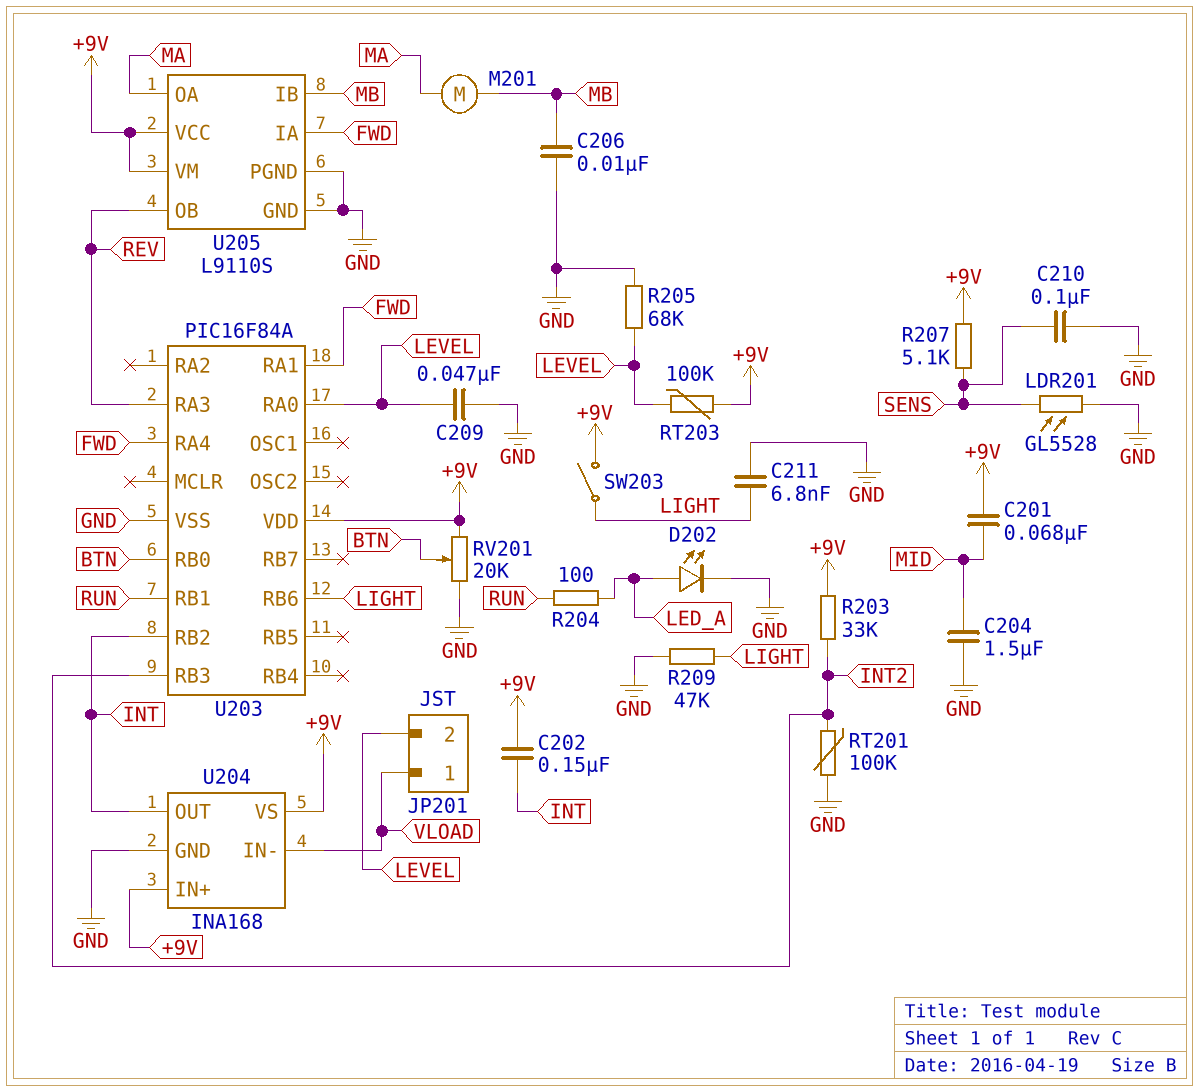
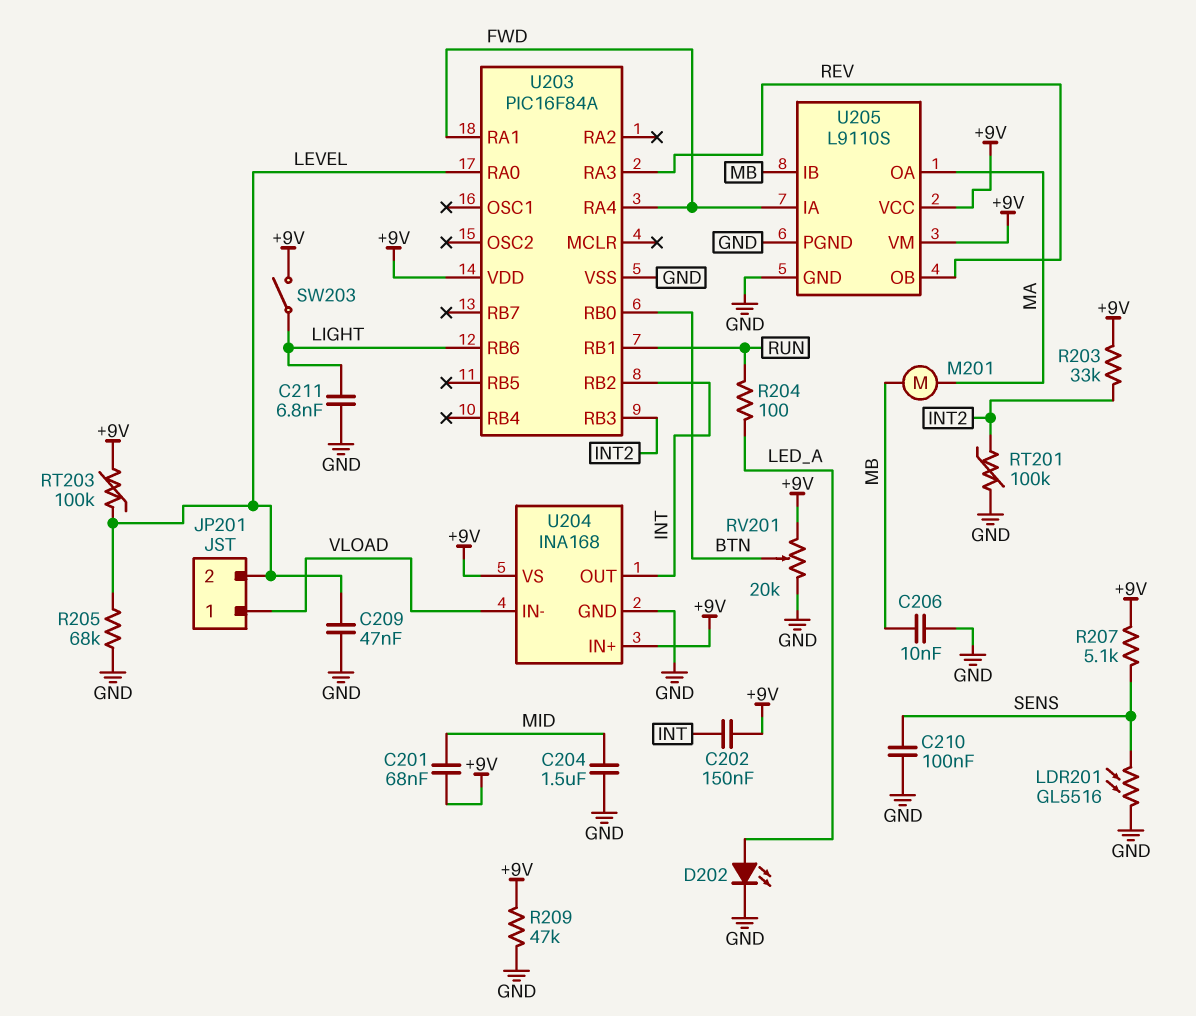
LDR201: GL5528 (GND, SENS) -> GL5516 (GND, SENS)
R209: 47k (GND, LIGHT) -> 47k (+9V, GND)

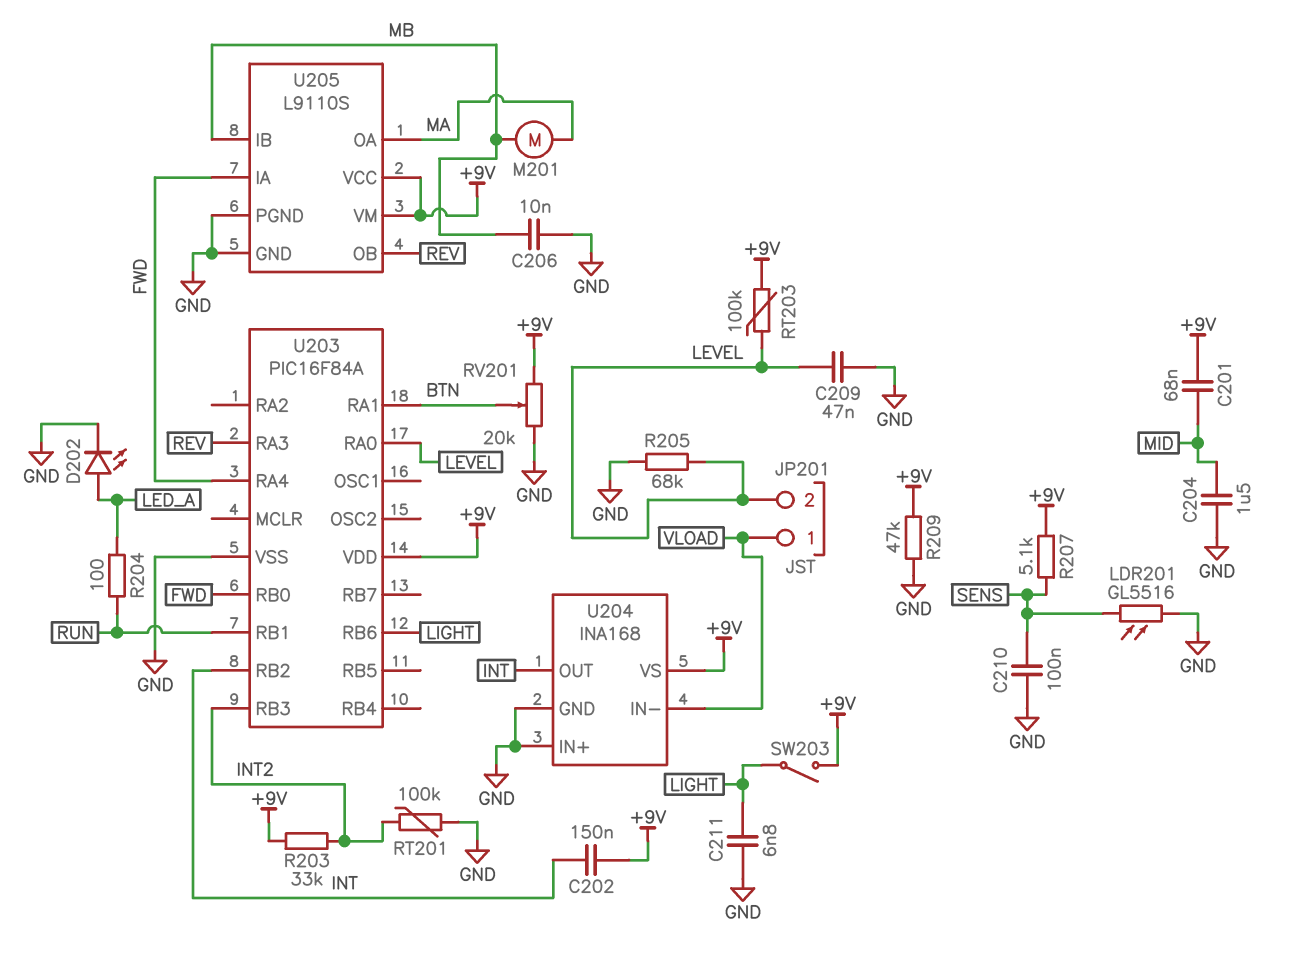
U203 pin RA1: FWD -> BTN
U203 pin RB0: BTN -> FWD
U204 pin IN+: +9V -> GND

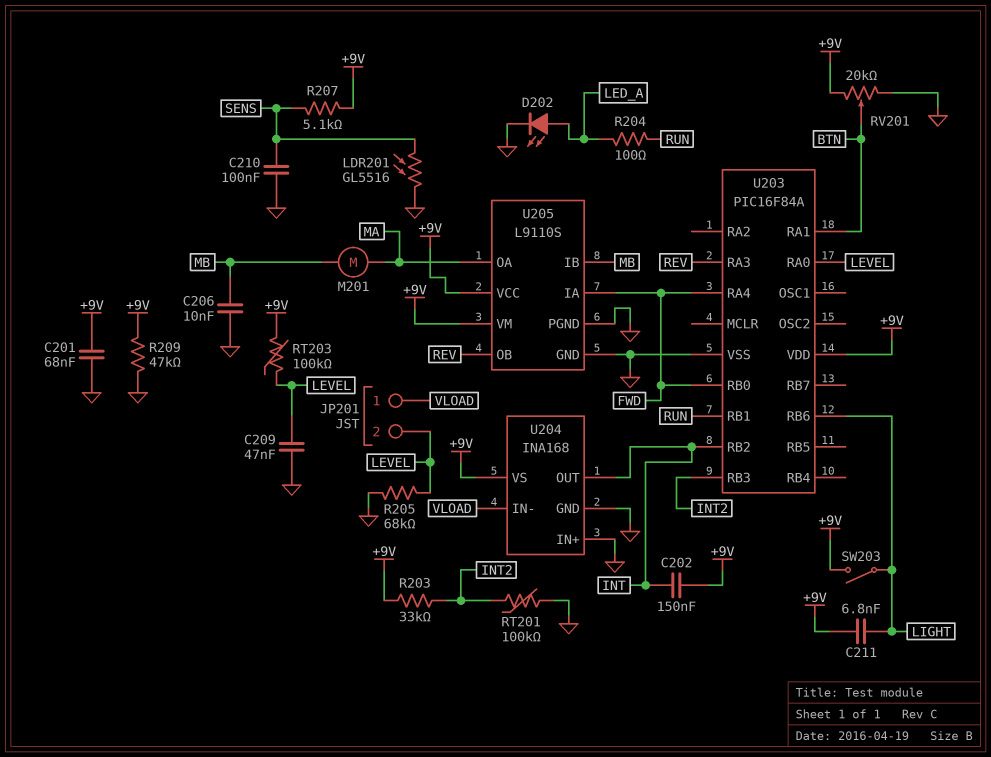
C201: 68nF (+9V, MID) -> 68nF (+9V, GND)
C204: 1.5uF (GND, MID) -> none
C211: 6.8nF (GND, LIGHT) -> 6.8nF (+9V, LIGHT)

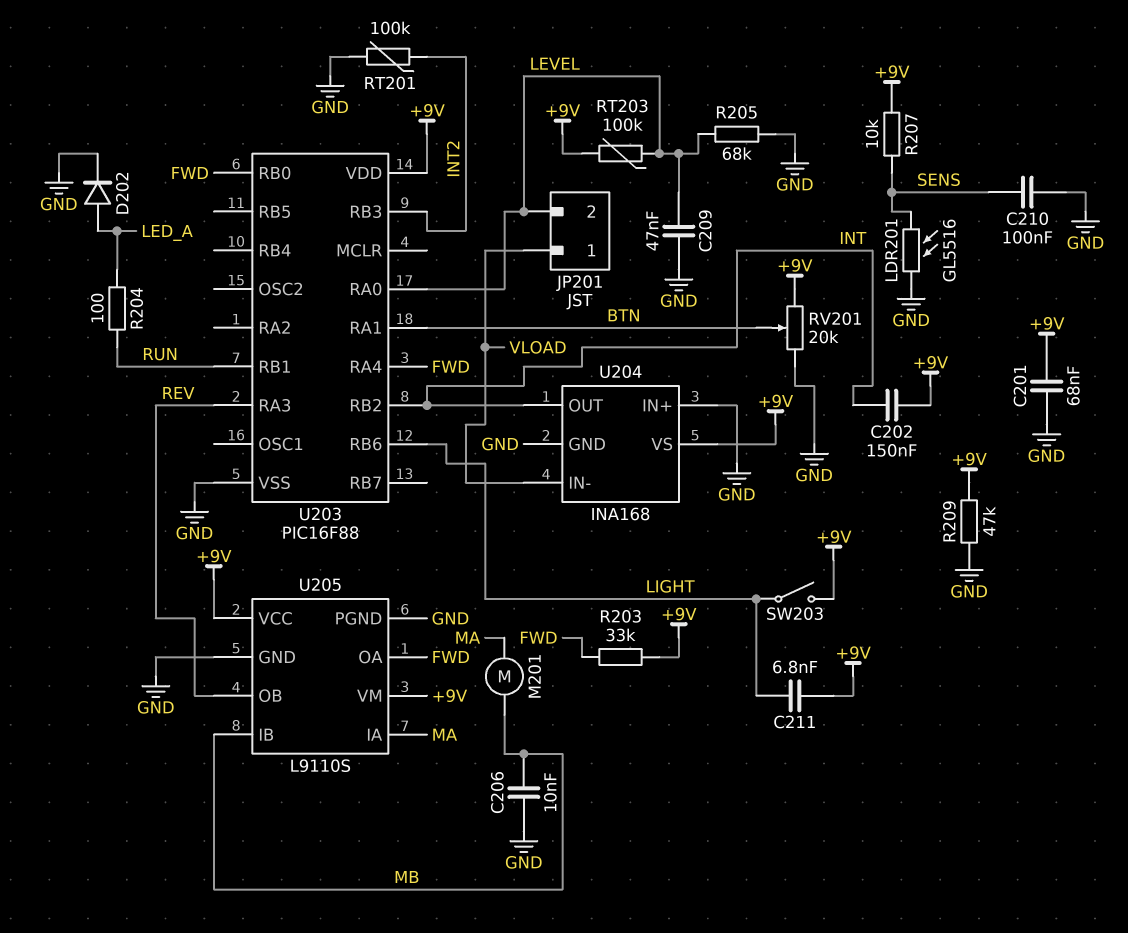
D202: LED (A LED_A, K GND) -> diode (A LED_A, K GND)
R203: 33k (+9V, INT2) -> 33k (+9V, FWD)
R207: 5.1k (+9V, SENS) -> 10k (+9V, SENS)
U203: PIC16F84A -> PIC16F88
U205 pin IA: FWD -> MA
U205 pin OA: MA -> FWD

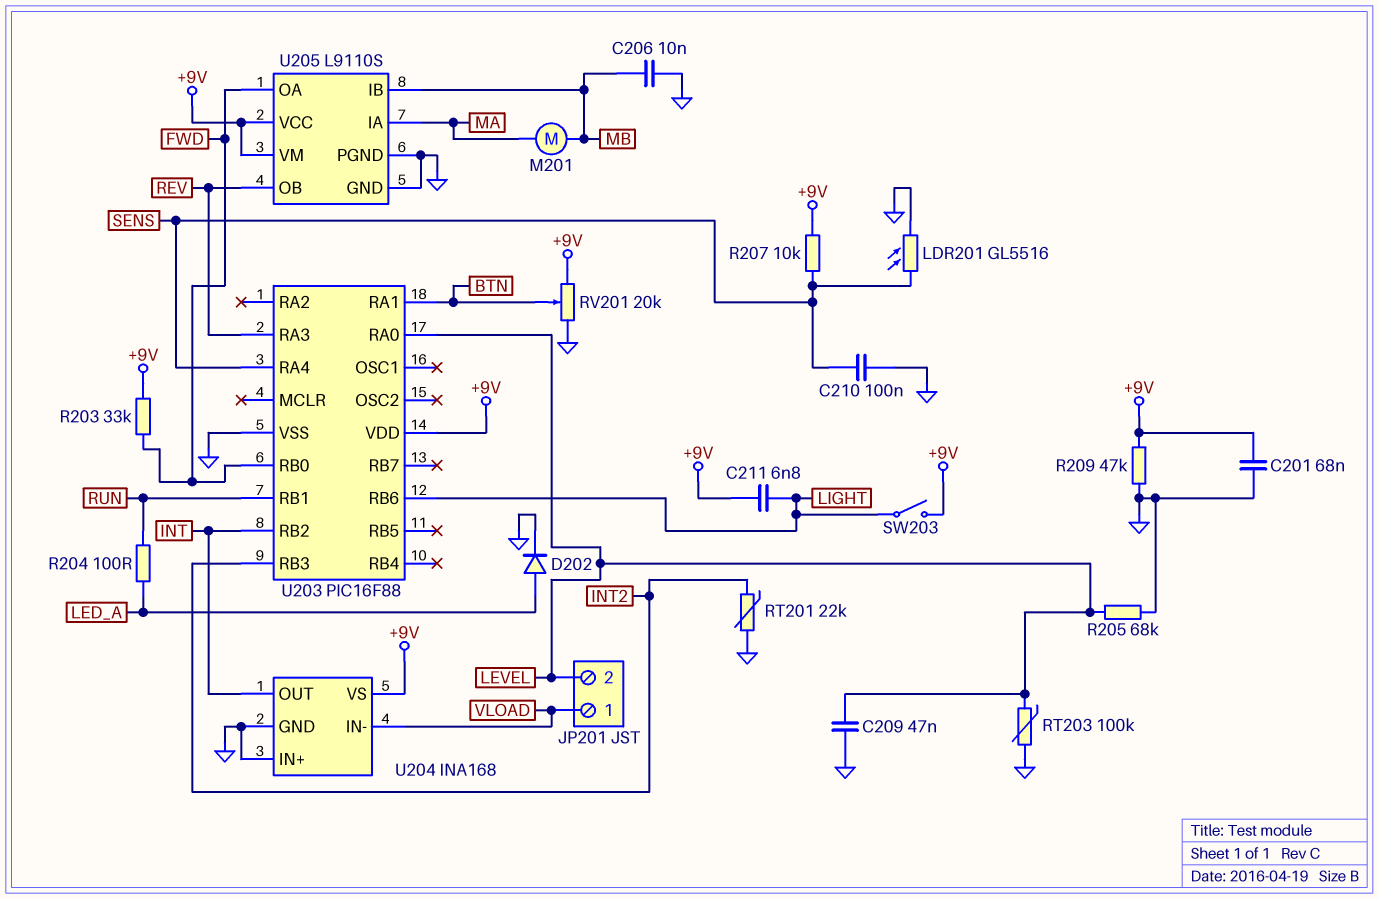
C202: 150nF (+9V, INT) -> none
RT201: 100k (GND, INT2) -> 22k (GND, INT2)
RT203: 100k (+9V, LEVEL) -> 100k (GND, LEVEL)
U203 pin RA4: FWD -> SENS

- _TASK GOAL_
Count the lines of the material holding "LIGHT". Report the number alone.

- _EXPECTED ANSWER_
2